■ Source records ■
^^^^^^^^

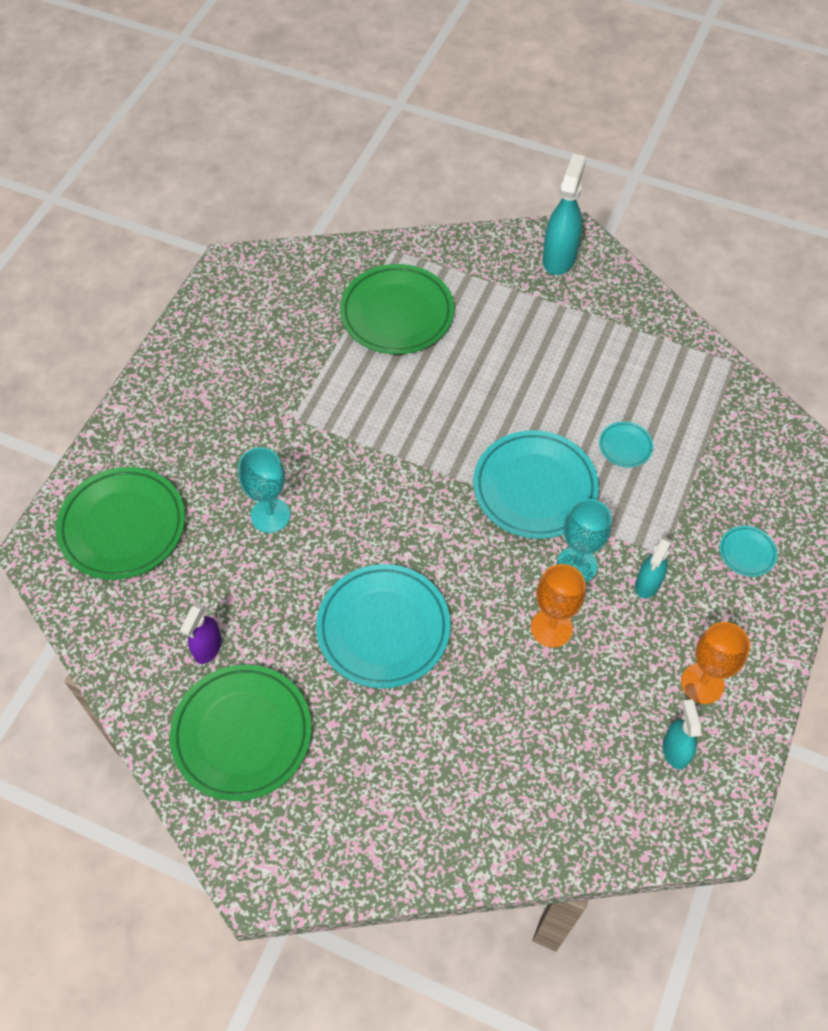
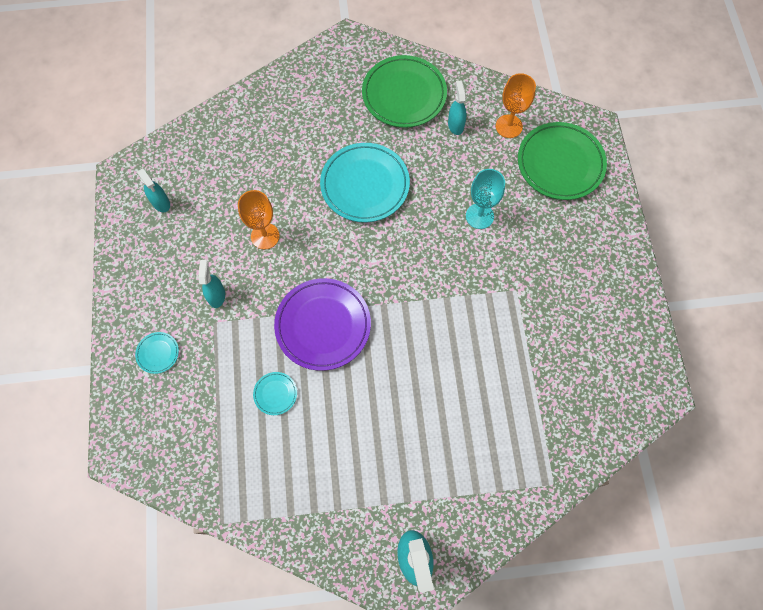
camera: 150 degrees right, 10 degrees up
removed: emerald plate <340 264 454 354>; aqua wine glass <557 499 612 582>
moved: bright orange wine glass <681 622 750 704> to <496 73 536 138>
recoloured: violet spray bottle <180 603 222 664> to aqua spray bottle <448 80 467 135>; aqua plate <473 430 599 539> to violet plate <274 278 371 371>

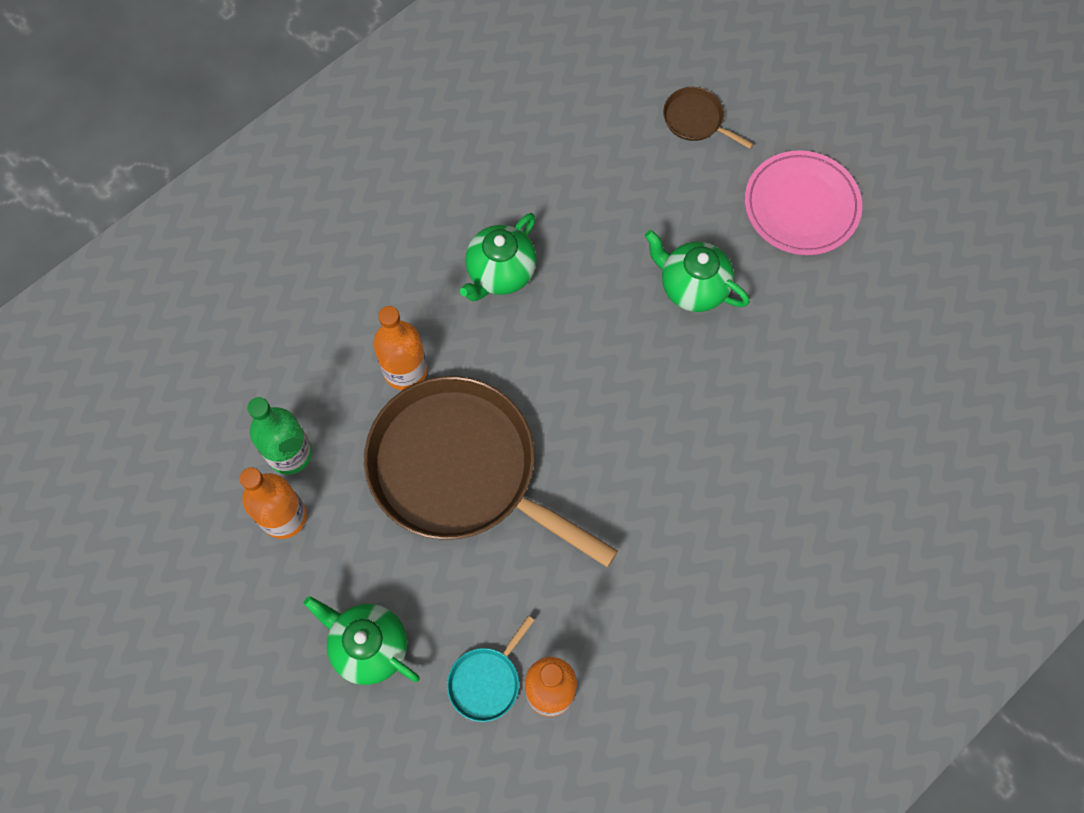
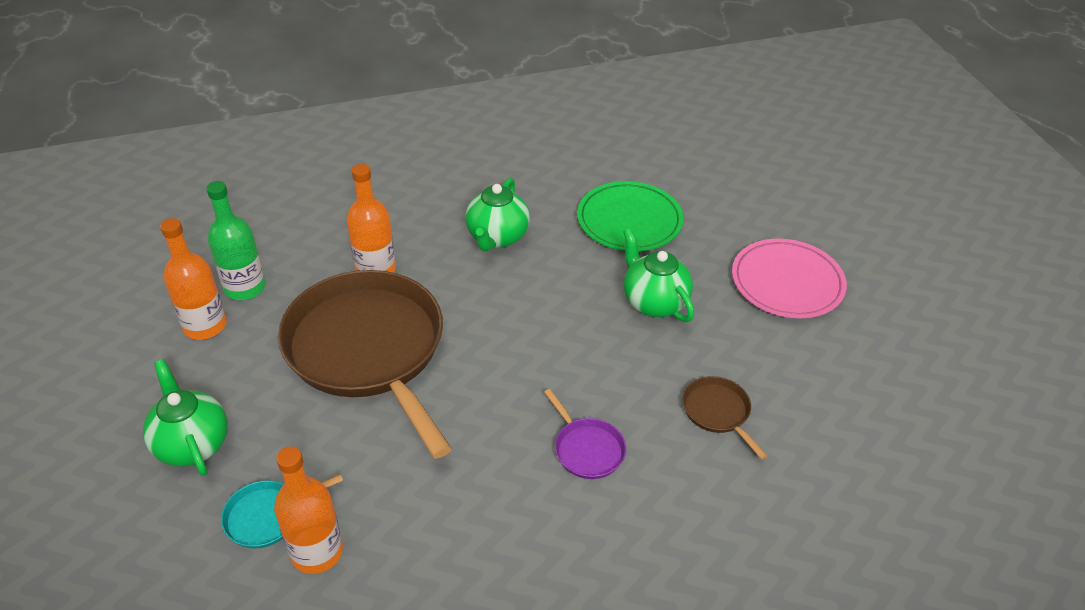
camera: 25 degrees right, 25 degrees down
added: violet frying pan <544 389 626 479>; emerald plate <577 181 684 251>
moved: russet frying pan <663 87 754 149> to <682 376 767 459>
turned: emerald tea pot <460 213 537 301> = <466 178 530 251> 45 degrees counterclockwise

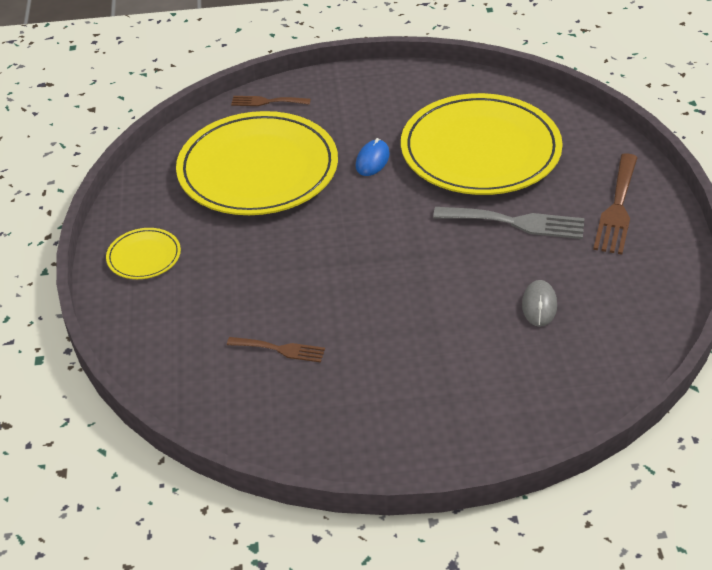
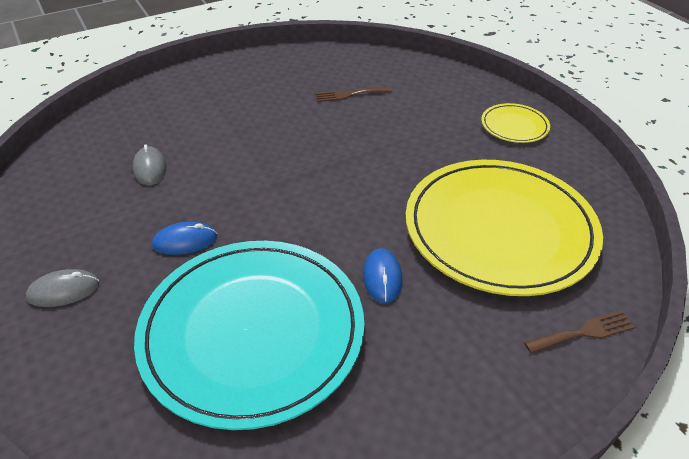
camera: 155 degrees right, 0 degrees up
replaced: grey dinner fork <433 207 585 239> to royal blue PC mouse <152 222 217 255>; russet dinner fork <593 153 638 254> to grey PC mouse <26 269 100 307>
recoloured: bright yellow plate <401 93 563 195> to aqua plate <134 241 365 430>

^^^^^^^^

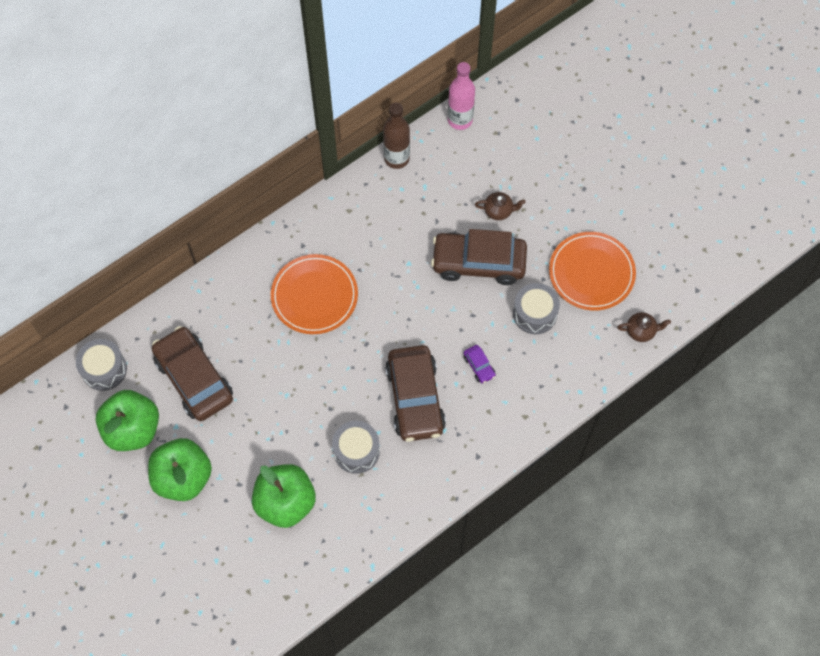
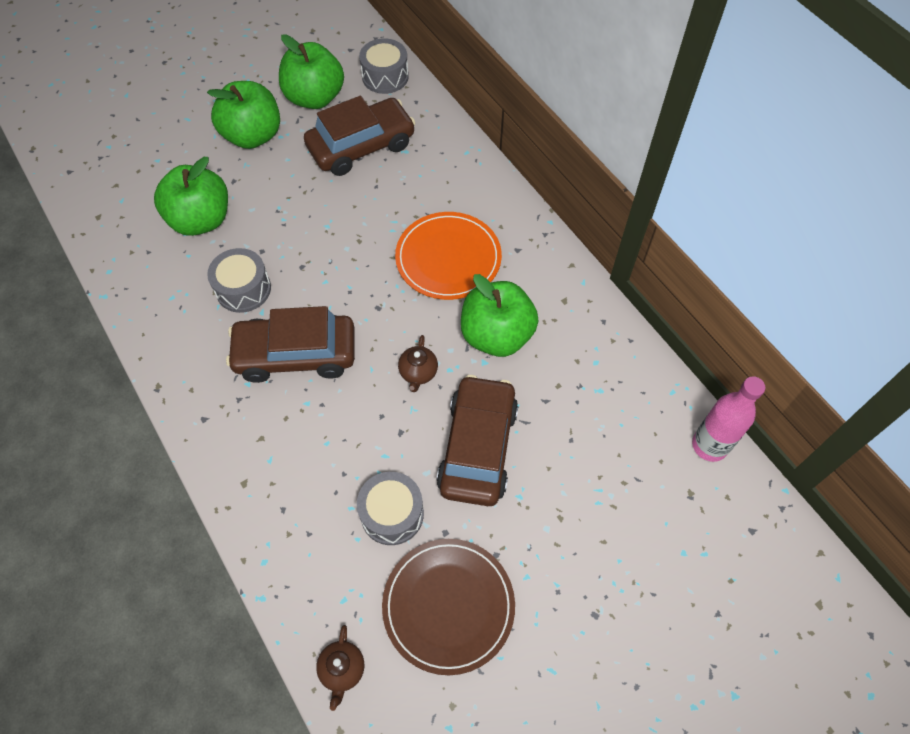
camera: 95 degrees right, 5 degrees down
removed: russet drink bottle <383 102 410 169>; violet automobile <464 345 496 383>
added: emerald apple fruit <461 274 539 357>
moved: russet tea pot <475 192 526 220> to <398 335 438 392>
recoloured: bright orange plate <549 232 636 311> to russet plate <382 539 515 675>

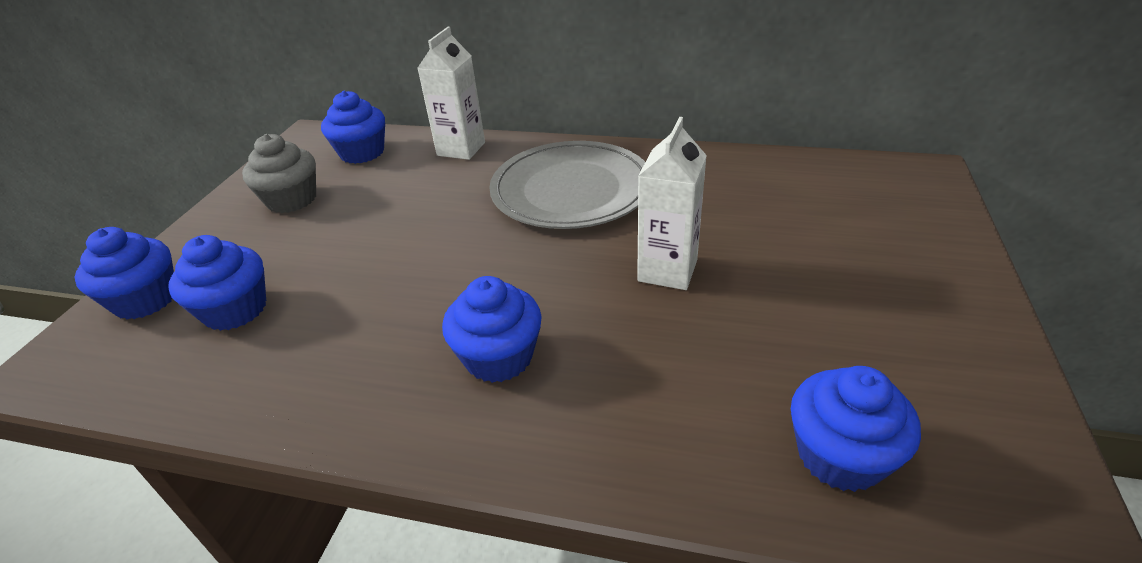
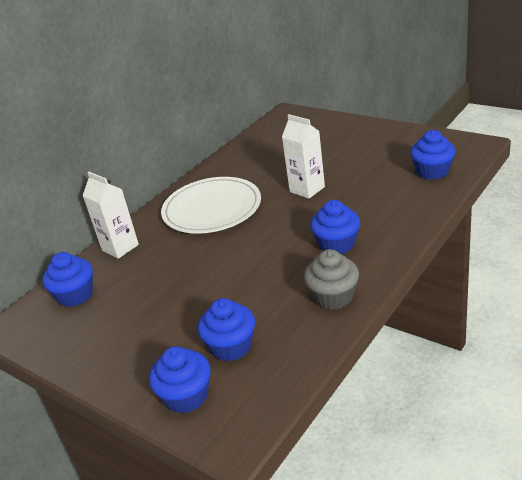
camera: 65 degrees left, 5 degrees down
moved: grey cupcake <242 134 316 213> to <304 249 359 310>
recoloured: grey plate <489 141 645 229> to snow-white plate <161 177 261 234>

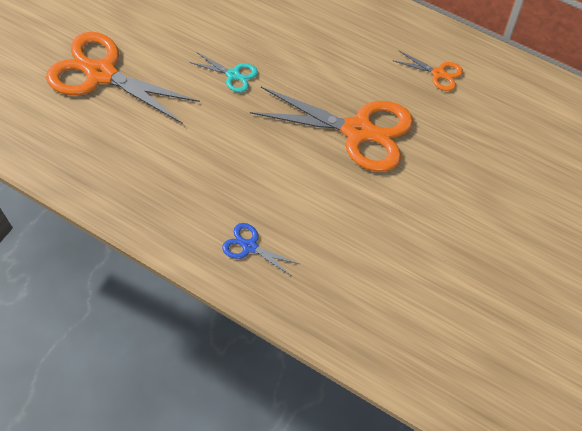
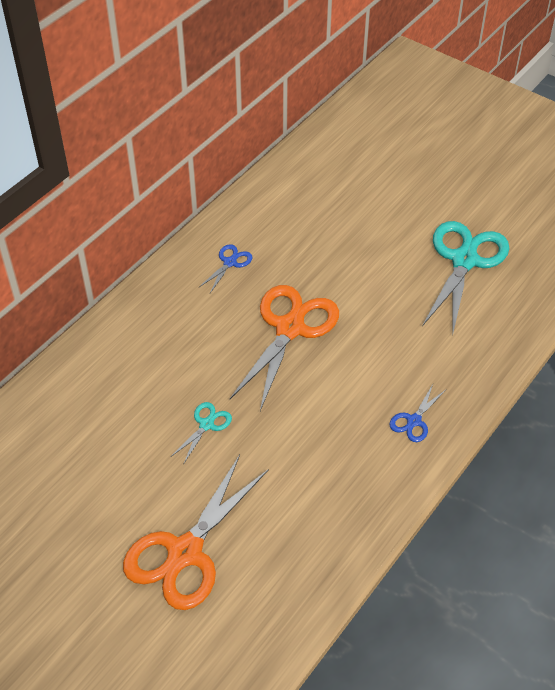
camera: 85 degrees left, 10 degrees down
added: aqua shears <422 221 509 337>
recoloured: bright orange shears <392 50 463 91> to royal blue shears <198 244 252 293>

^^^^^^^^

■ Instructions to follow ■
All that is wanted is the stretch of lines above from the one containing "camera: 150 degrees right, 10 degrees up" through the one containing "moved: bright orange", duplicated exactly.

■ Answer area ■
camera: 150 degrees right, 10 degrees up
removed: emerald plate <340 264 454 354>; aqua wine glass <557 499 612 582>
moved: bright orange wine glass <681 622 750 704> to <496 73 536 138>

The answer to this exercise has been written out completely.